▶ _What is being asked_
An exact copy of the listing below is required, minus its pictures.

▶ _Records supplied_
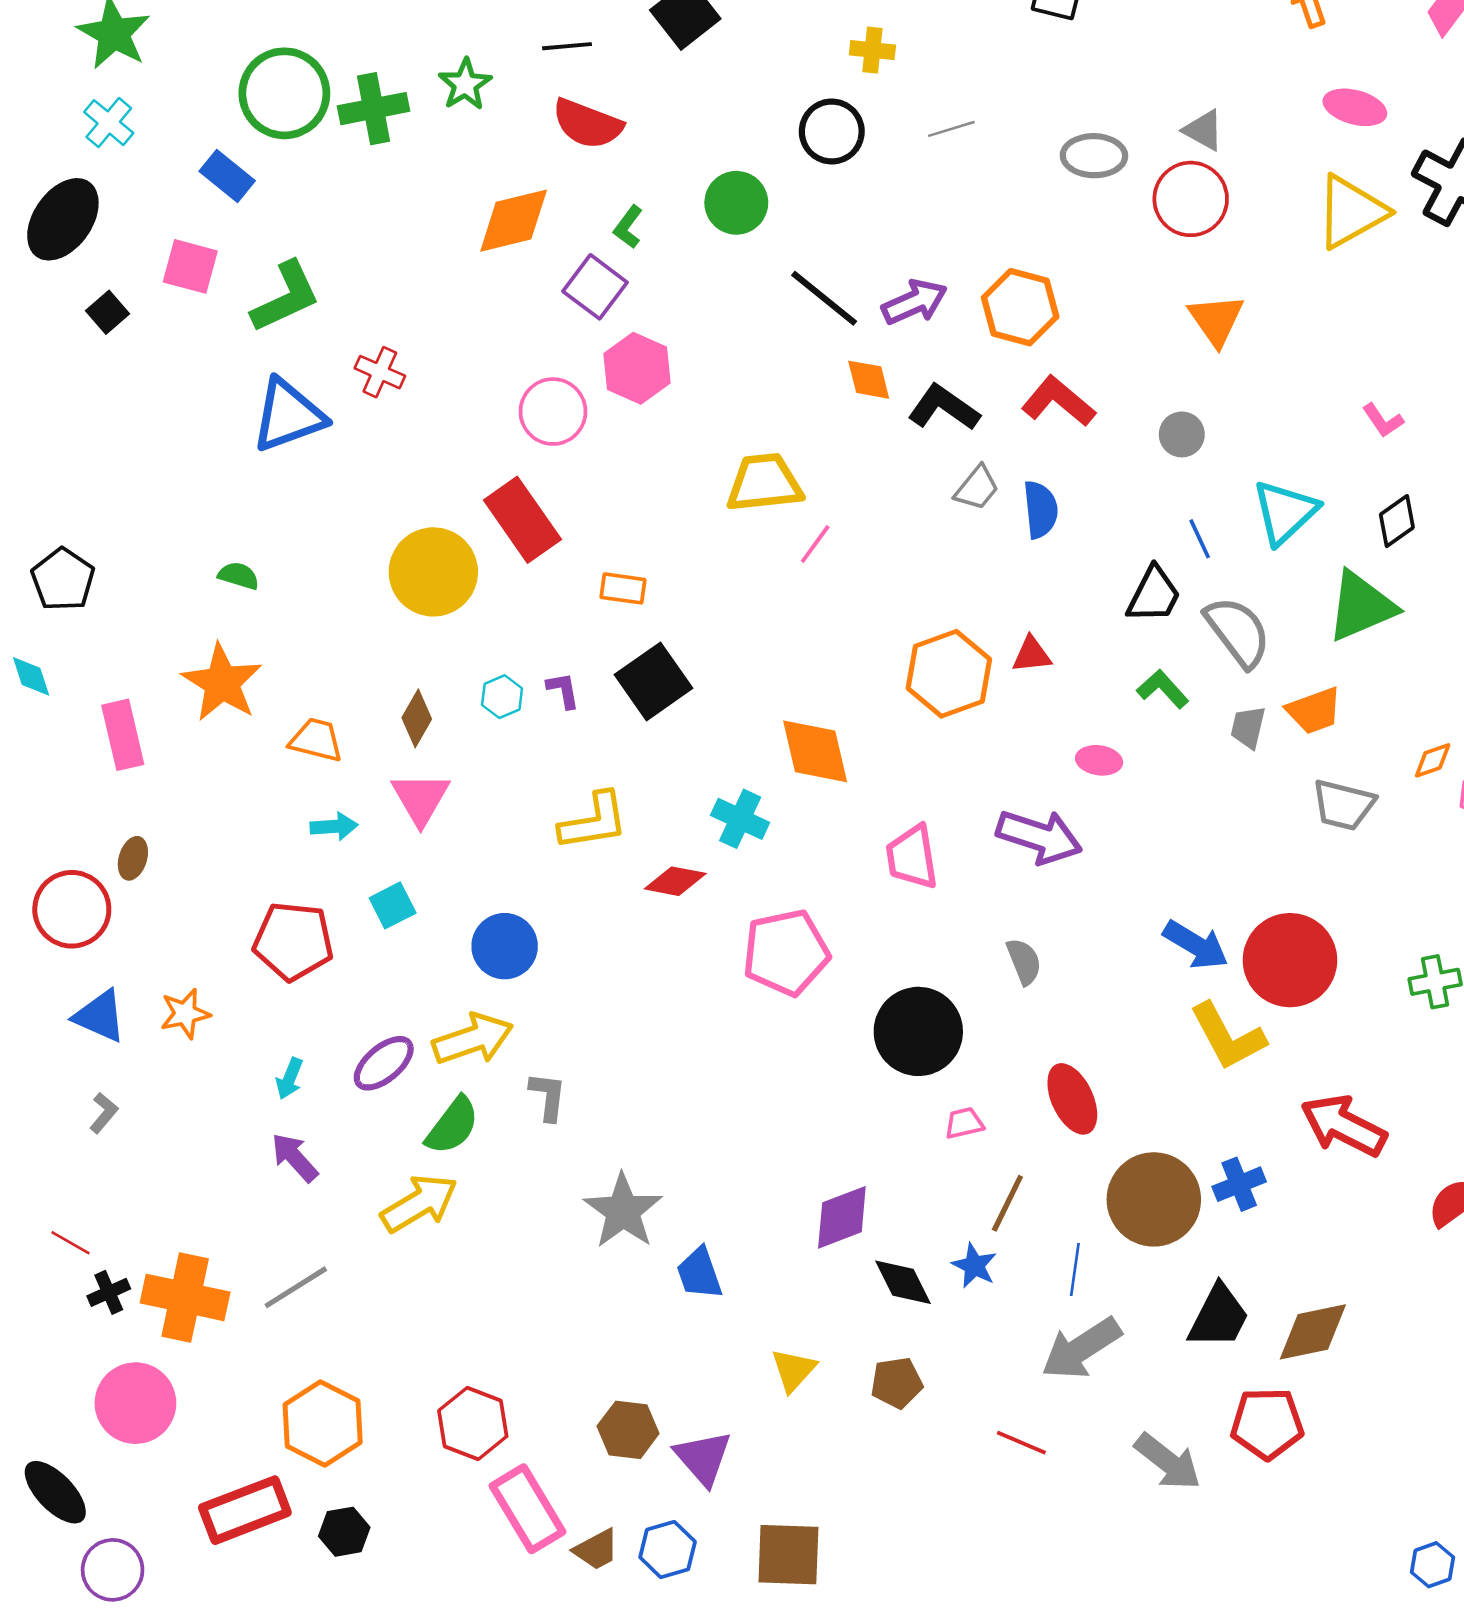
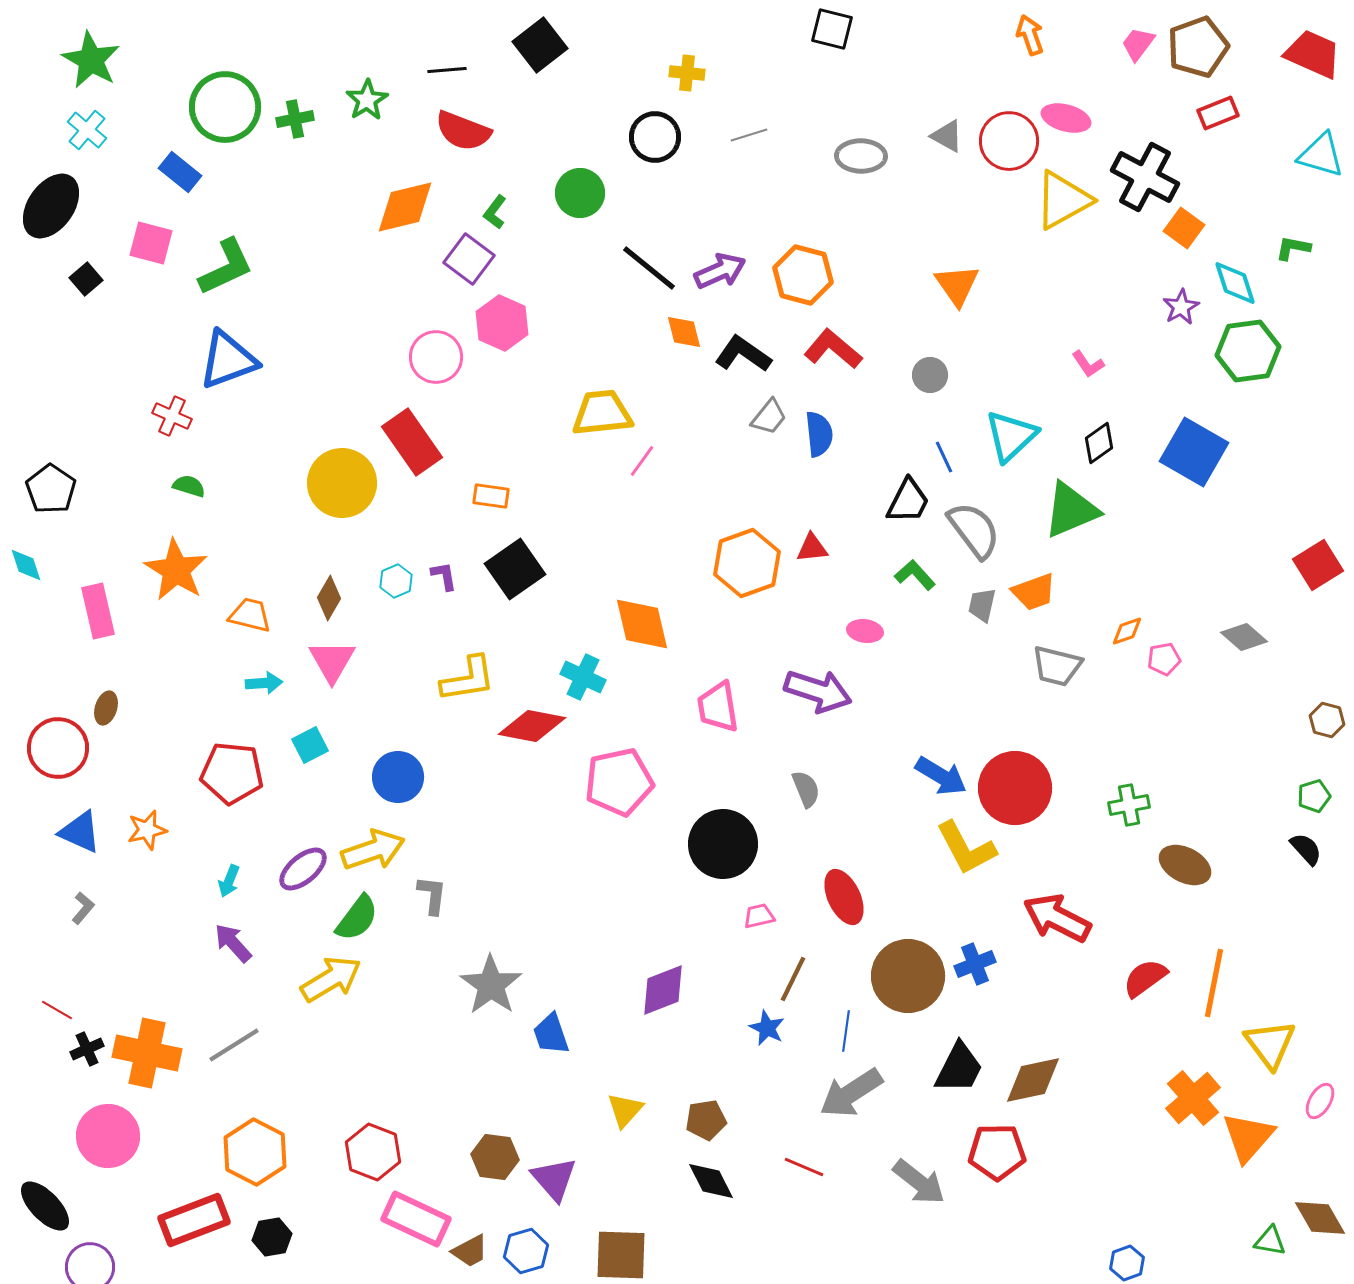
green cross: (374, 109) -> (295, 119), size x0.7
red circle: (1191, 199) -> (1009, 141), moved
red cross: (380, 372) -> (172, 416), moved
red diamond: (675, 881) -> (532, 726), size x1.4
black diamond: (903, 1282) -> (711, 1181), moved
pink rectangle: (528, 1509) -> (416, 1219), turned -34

▶ _Answer to this problem_
green cross: (374, 109) -> (295, 119), size x0.7
red circle: (1191, 199) -> (1009, 141), moved
red cross: (380, 372) -> (172, 416), moved
red diamond: (675, 881) -> (532, 726), size x1.4
black diamond: (903, 1282) -> (711, 1181), moved
pink rectangle: (528, 1509) -> (416, 1219), turned -34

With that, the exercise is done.